:: TASK ::
Needed from the data below: all lines that contain the word "schottky".

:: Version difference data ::
----
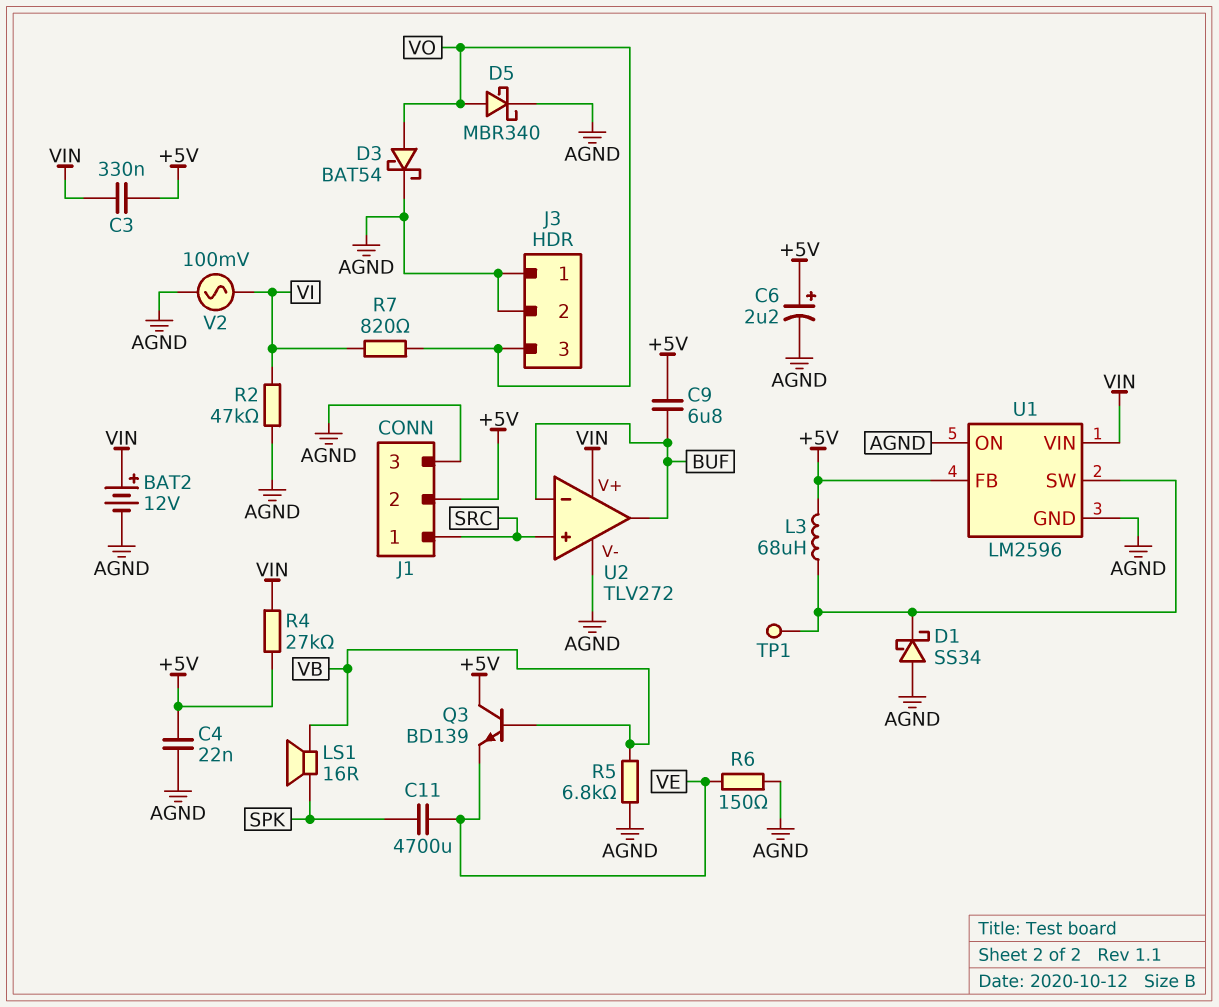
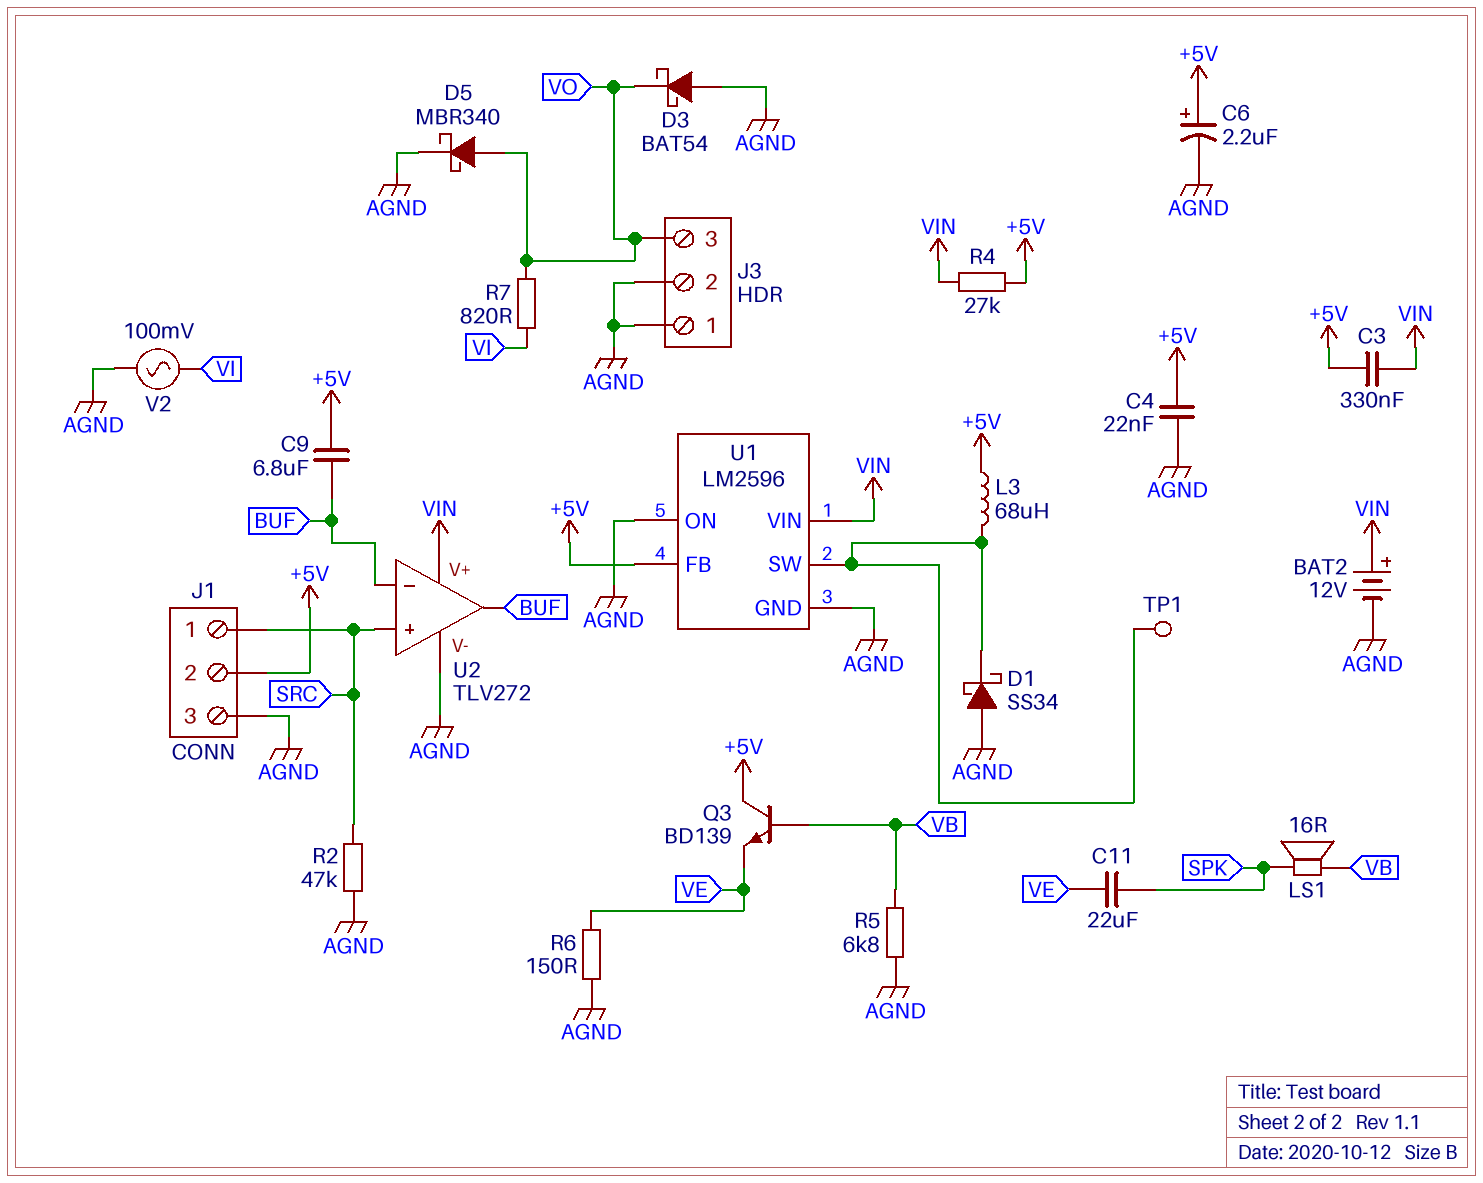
C11: 4700uF (SPK, VE) -> 22uF (SPK, VE)
D3: schottky BAT54 (A VO, K AGND) -> schottky BAT54 (A AGND, K VO)
R2: 47k (AGND, VI) -> 47k (AGND, SRC)

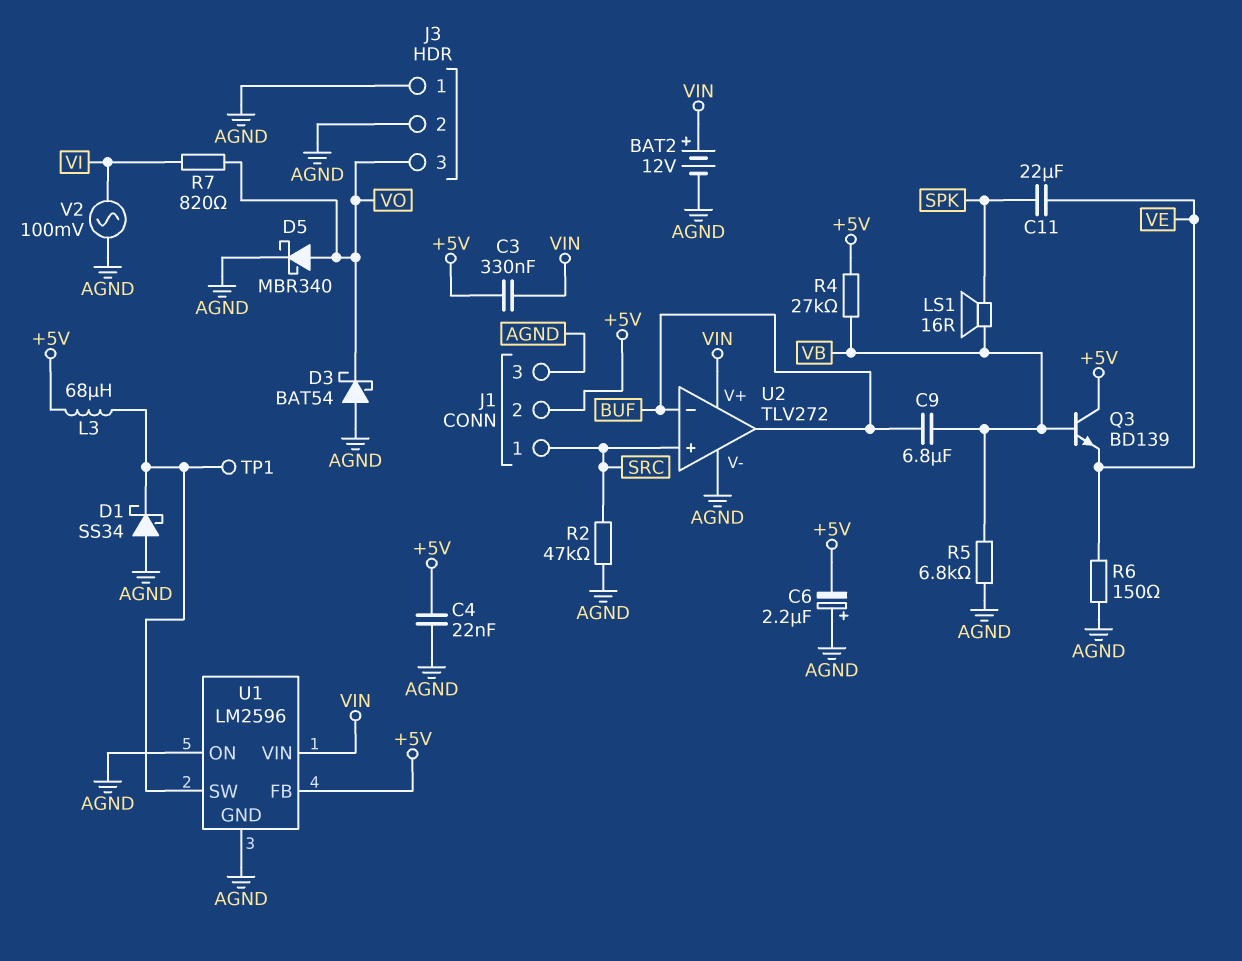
C6: 2.2uF (plus +5V, minus AGND) -> 2.2uF (plus AGND, minus +5V)
C9: 6.8uF (+5V, BUF) -> 6.8uF (BUF, VB)
R4: 27k (+5V, VIN) -> 27k (+5V, VB)

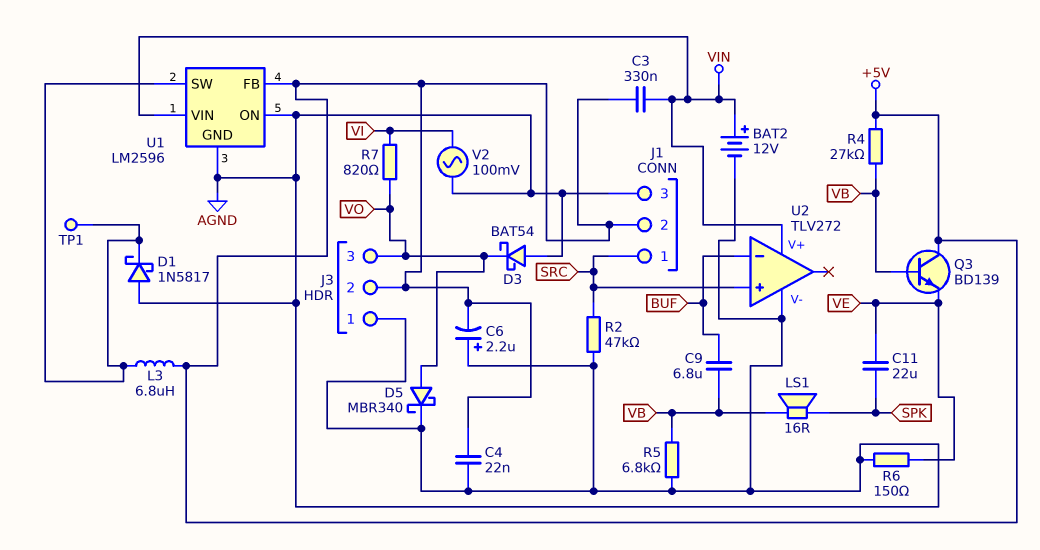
D1: schottky SS34 (A AGND, K U1/SW) -> schottky 1N5817 (A AGND, K U1/SW)
J3 pin 2: AGND -> +5V
L3: 68uH (+5V, U1/SW) -> 6.8uH (+5V, U1/SW)
U2 pin out: BUF -> none

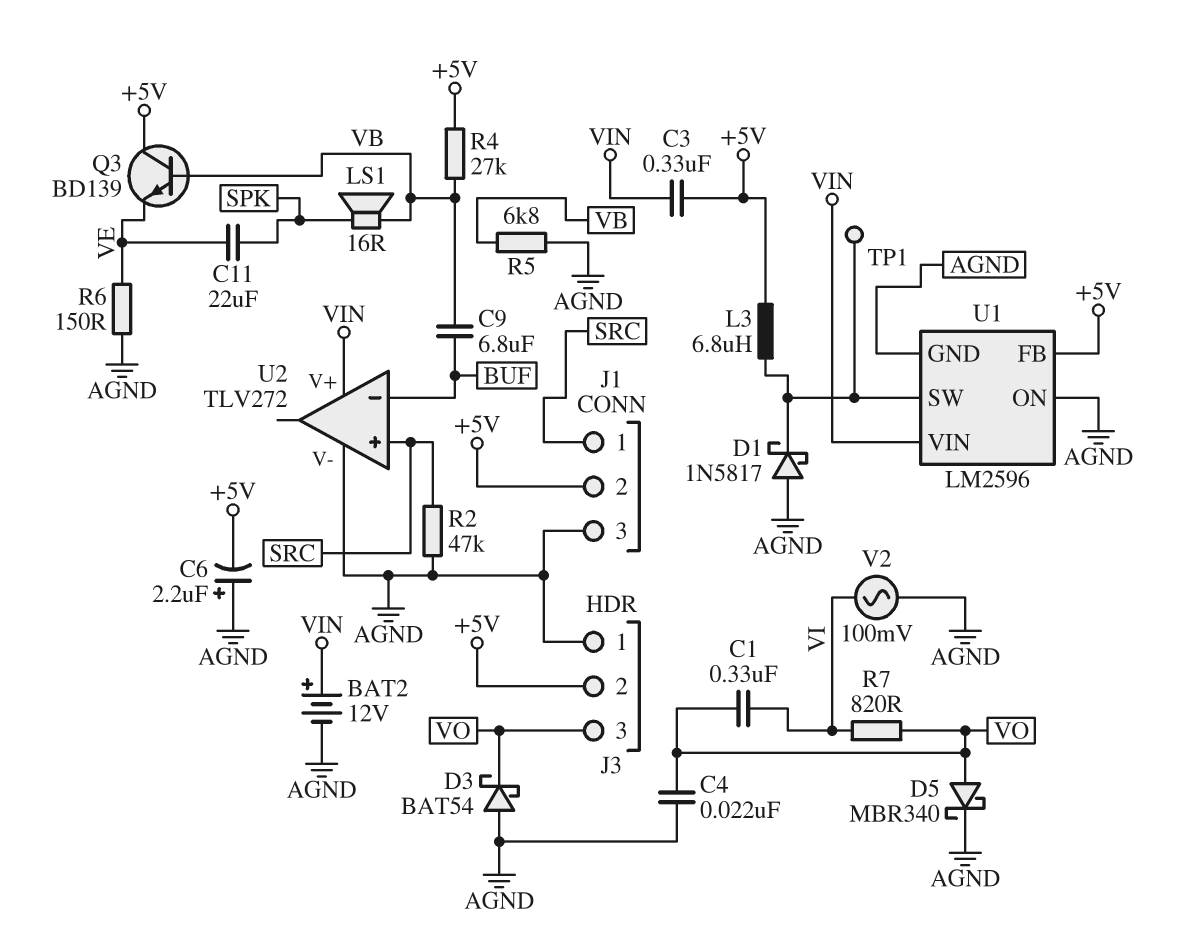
C1: none -> 330nF (VI, VO)
C4: 22nF (+5V, AGND) -> 22nF (AGND, VO)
----
:: EXERCISE SOLUTION ::
D3: schottky BAT54 (A VO, K AGND) -> schottky BAT54 (A AGND, K VO)
D1: schottky SS34 (A AGND, K U1/SW) -> schottky 1N5817 (A AGND, K U1/SW)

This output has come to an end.